Records contained in a dataset:
= Beginning of Section =

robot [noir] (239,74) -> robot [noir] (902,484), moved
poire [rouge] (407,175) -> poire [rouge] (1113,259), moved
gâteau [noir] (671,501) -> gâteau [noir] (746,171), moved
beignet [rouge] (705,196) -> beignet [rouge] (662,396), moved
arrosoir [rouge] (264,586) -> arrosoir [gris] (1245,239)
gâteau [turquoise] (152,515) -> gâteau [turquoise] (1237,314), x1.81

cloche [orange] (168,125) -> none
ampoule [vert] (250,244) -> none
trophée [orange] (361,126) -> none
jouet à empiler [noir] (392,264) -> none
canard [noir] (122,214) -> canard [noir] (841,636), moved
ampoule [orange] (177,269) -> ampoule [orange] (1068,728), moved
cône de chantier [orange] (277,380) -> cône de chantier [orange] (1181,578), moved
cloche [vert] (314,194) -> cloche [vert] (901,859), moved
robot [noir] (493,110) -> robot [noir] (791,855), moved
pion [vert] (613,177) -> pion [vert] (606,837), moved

= End of Section =
= Beginning of Section =

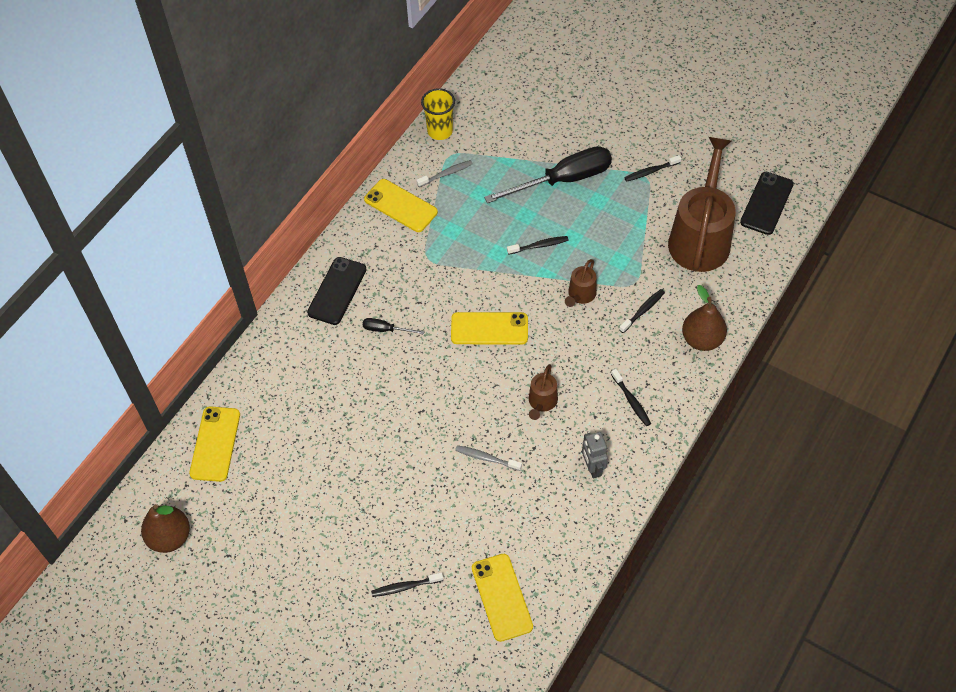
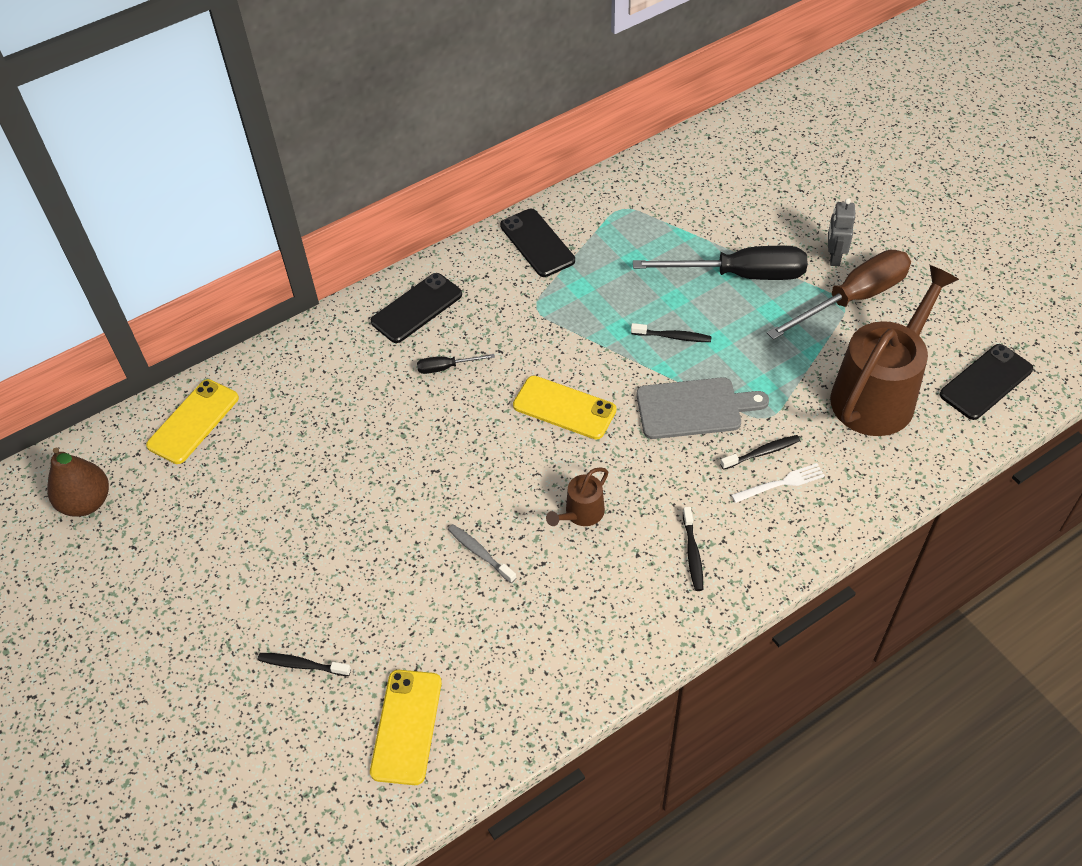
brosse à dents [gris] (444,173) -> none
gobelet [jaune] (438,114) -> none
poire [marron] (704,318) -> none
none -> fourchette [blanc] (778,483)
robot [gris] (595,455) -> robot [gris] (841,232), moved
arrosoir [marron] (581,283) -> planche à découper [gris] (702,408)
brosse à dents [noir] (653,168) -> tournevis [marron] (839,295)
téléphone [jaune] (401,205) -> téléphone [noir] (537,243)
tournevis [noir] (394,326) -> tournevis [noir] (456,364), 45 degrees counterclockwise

= End of Section =
= Beginning of Section =

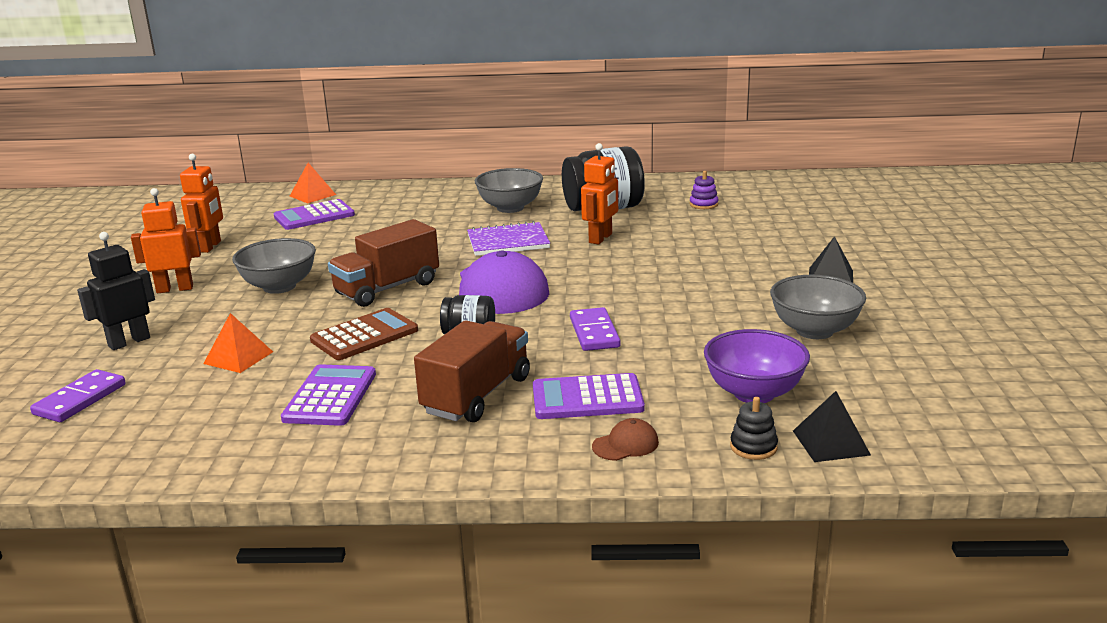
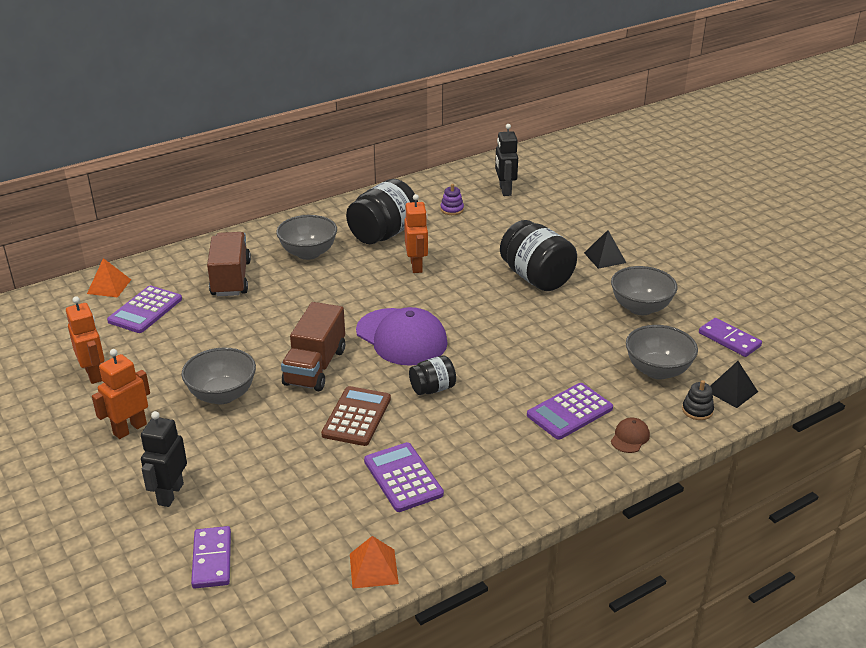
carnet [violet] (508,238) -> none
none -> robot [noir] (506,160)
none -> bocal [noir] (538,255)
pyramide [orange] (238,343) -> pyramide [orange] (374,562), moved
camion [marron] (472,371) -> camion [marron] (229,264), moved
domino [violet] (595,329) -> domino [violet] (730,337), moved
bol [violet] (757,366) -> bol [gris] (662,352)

= End of Section =

Task objective: Look above for the line holding "robot [noir] (239,74)". Print it and every line after it, exactly, through the line holding "arrosoir [rouge] (264,586)".

Worked solution:
robot [noir] (239,74) -> robot [noir] (902,484), moved
poire [rouge] (407,175) -> poire [rouge] (1113,259), moved
gâteau [noir] (671,501) -> gâteau [noir] (746,171), moved
beignet [rouge] (705,196) -> beignet [rouge] (662,396), moved
arrosoir [rouge] (264,586) -> arrosoir [gris] (1245,239)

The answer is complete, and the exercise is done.